▶ _YOUR GOAL_: Reproduce the lines below verbatim. Pictures are to be omitted.

▶ _Object tracking records_:
....
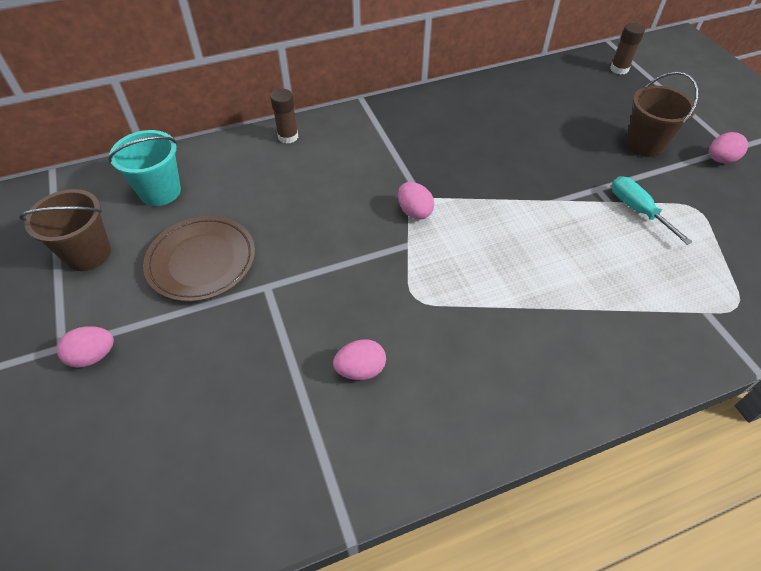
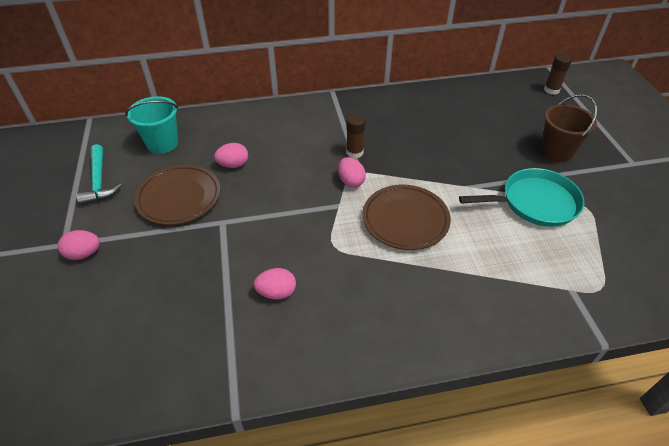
camera: 10 degrees right, 5 degrees down
brown bucket [19,189,111,271] -> turquoise hammer [76,144,122,205]
brown glue stick [270,89,298,144] -> brown glue stick moved to [346,114,366,158]
turquoise screwdriver [612,176,692,245] -> turquoise pan [459,168,584,227]
pink egg [709,132,748,163] -> pink egg moved to [214,143,248,168]
none -> brown plate [363,185,451,250]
....
▶ _RESPONSE FOR THIS EXERCISE_:
camera: 10 degrees right, 5 degrees down
brown bucket [19,189,111,271] -> turquoise hammer [76,144,122,205]
brown glue stick [270,89,298,144] -> brown glue stick moved to [346,114,366,158]
turquoise screwdriver [612,176,692,245] -> turquoise pan [459,168,584,227]
pink egg [709,132,748,163] -> pink egg moved to [214,143,248,168]
none -> brown plate [363,185,451,250]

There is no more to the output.